Within the listing, how many lines hold the word "white"? Give the number by itself.

_PROVIDED MATERIAL_
____________
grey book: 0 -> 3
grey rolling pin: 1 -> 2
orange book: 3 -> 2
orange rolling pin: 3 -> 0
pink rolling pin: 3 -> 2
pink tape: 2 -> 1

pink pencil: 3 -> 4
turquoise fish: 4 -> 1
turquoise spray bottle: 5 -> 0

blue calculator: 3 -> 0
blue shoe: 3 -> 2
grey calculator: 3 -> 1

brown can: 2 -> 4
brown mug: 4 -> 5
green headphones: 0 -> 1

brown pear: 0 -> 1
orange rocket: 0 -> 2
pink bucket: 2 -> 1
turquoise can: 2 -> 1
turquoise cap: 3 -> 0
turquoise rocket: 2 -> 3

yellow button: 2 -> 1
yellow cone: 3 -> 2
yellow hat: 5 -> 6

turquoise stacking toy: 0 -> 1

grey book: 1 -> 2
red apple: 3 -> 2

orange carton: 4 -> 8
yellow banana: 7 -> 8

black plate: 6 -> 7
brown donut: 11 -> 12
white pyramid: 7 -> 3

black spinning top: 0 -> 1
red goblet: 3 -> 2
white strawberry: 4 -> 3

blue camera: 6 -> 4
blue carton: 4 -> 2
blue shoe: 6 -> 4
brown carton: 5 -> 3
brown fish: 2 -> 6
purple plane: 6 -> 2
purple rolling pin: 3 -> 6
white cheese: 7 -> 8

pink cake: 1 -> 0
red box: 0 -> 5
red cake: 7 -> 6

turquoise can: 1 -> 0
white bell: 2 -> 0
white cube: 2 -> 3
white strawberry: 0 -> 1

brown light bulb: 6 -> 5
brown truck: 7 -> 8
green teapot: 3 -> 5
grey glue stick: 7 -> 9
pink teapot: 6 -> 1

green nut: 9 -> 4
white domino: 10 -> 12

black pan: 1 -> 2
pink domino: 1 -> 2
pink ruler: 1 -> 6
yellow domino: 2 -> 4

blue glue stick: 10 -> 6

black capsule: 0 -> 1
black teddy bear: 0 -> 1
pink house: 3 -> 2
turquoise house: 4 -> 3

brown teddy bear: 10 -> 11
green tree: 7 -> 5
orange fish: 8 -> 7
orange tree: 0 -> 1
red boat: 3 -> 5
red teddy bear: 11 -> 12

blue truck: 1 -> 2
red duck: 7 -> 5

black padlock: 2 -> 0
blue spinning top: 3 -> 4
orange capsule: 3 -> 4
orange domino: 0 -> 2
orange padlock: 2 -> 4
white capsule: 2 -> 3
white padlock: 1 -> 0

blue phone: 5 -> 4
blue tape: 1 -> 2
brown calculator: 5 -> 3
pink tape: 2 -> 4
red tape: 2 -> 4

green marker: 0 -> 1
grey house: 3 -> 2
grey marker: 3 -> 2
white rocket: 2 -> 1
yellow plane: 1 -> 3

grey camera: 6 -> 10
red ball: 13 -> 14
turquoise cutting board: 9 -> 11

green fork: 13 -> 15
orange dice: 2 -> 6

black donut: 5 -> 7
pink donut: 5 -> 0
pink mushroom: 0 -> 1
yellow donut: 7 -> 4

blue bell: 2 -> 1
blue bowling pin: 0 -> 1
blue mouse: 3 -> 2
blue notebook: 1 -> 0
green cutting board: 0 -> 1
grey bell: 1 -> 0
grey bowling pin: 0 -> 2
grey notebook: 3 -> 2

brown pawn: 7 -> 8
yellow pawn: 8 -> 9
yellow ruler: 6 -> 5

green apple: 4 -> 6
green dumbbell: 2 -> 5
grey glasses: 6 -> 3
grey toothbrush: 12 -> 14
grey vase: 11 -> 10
____________
_TASK ANSWER_
10